_PROBLEM_
For the string "pink", work out how many lines of the data contain it and give that number with nothing added.

_SUPPLIED MATERIAL_
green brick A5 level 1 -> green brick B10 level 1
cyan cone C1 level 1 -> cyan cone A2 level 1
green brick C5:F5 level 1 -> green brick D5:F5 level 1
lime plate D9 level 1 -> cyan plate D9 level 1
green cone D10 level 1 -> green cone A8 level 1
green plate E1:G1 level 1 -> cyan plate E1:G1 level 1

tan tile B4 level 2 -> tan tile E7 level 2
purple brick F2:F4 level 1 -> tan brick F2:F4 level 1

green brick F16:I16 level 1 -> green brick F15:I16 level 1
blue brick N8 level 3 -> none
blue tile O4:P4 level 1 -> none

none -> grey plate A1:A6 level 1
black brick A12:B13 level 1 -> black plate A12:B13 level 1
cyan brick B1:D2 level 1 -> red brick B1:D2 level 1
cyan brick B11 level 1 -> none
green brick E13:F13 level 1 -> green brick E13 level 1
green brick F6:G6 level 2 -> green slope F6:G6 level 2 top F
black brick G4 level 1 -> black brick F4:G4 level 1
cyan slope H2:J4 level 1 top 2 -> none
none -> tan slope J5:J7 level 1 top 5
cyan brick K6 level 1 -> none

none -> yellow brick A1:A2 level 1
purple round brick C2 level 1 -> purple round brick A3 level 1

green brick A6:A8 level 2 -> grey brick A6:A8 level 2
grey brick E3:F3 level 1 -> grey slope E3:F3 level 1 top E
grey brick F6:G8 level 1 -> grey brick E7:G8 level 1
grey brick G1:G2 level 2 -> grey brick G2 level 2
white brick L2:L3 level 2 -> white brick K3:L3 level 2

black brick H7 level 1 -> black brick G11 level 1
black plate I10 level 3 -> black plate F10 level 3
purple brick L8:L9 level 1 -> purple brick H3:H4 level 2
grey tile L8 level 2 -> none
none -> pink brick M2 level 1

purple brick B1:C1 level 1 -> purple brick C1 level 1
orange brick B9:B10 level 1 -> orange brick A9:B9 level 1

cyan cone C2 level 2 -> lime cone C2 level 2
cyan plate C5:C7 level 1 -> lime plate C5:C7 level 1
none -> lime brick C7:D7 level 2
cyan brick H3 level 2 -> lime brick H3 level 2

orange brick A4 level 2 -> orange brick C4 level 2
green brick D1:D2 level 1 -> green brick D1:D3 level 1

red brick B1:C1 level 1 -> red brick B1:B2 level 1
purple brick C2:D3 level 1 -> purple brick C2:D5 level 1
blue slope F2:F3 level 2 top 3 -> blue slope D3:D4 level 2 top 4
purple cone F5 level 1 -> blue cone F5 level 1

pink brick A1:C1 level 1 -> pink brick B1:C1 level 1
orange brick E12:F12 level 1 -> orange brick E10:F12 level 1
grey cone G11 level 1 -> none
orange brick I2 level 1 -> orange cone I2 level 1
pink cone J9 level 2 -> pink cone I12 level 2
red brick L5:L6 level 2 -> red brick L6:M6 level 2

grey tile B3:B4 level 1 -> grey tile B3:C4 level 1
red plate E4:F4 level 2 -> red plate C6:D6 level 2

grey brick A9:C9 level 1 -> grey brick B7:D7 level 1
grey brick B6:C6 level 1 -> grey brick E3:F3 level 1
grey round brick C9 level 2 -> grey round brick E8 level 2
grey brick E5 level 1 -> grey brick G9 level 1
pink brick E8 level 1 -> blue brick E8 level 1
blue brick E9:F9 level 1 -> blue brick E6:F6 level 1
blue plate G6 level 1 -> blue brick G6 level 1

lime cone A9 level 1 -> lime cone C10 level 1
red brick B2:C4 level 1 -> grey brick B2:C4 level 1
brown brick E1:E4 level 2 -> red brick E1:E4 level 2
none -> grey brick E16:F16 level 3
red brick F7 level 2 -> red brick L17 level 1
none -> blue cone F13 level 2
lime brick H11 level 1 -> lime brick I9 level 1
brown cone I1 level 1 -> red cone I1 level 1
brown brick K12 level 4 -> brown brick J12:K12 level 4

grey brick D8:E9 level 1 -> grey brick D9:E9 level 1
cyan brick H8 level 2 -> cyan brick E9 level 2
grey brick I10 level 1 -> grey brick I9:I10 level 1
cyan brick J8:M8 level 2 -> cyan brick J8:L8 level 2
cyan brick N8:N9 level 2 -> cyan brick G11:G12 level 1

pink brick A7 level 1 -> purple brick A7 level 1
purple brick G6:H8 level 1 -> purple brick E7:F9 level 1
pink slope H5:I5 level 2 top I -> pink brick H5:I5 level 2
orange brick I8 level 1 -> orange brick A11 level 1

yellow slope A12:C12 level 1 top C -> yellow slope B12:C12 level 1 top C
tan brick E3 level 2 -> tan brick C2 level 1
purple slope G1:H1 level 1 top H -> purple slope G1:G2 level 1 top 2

_ANSWER SPACE_
6